> _What needs to be done_:
Exact transcript, pictures excluded: write out every record below.

> _Listed records_:
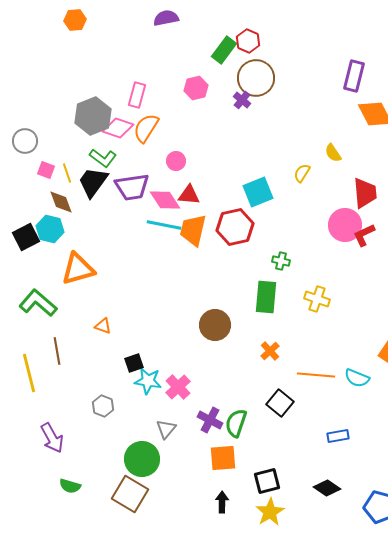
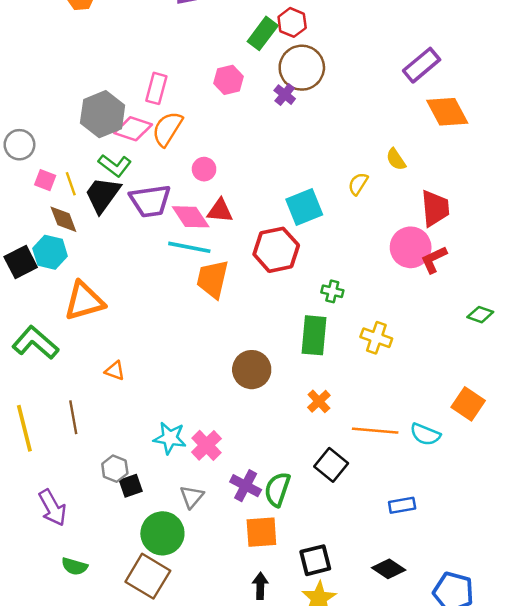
purple rectangle: (354, 76) -> (422, 65), turned 36
orange trapezoid: (193, 230) -> (213, 279), moved
brown line: (57, 351) -> (73, 417), moved
black square: (134, 363) -> (131, 486), moved

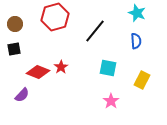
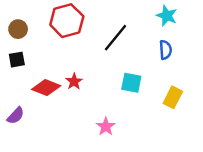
purple semicircle: (22, 95) -> (16, 116), moved
pink star: (111, 101) -> (106, 127), moved

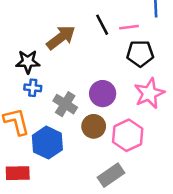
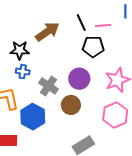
black pentagon: (140, 53) -> (93, 47), moved
pink hexagon: (128, 135) -> (115, 115), moved

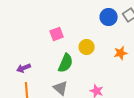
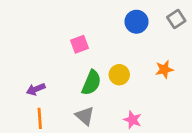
blue circle: (109, 17) -> (136, 22), moved
yellow circle: (87, 47) -> (119, 75), moved

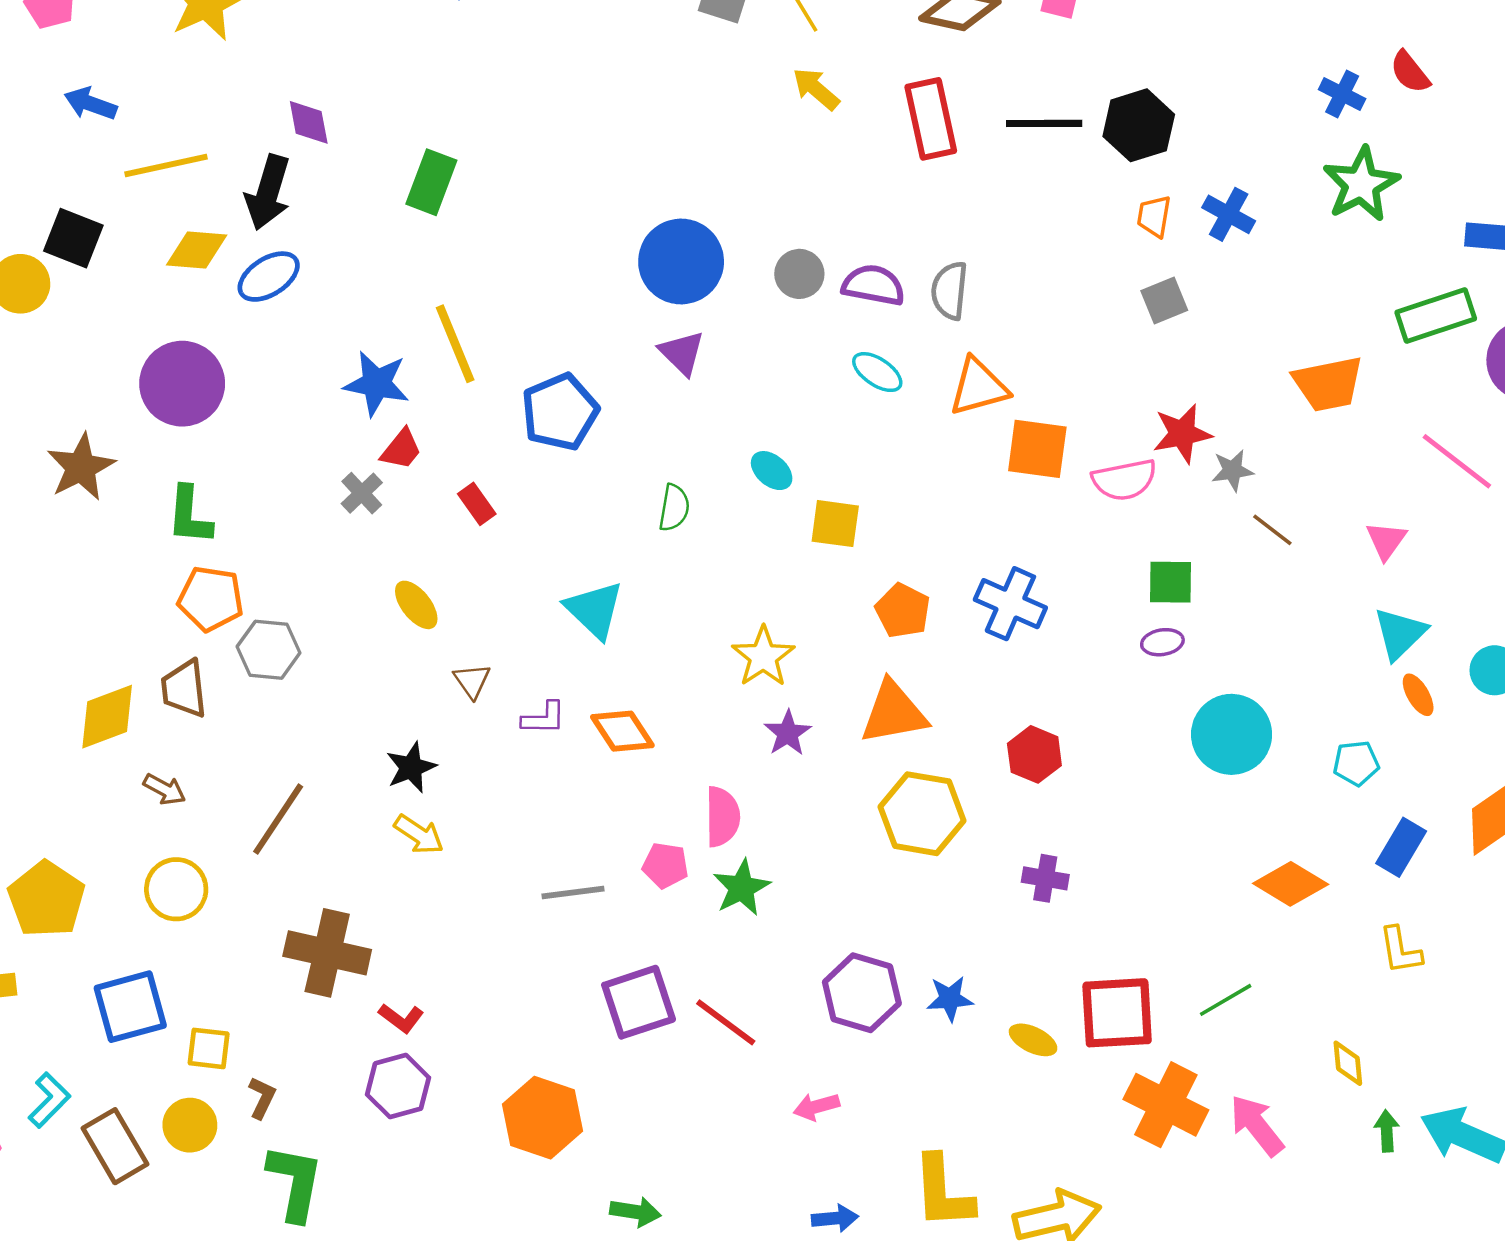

> _Exercise response_:
purple rectangle: (354, 76) -> (422, 65), turned 36
orange trapezoid: (193, 230) -> (213, 279), moved
brown line: (57, 351) -> (73, 417), moved
black square: (134, 363) -> (131, 486), moved

purple semicircle: (22, 95) -> (16, 116), moved
pink star: (111, 101) -> (106, 127), moved

black pentagon: (140, 53) -> (93, 47), moved
pink hexagon: (128, 135) -> (115, 115), moved

blue circle: (109, 17) -> (136, 22), moved
yellow circle: (87, 47) -> (119, 75), moved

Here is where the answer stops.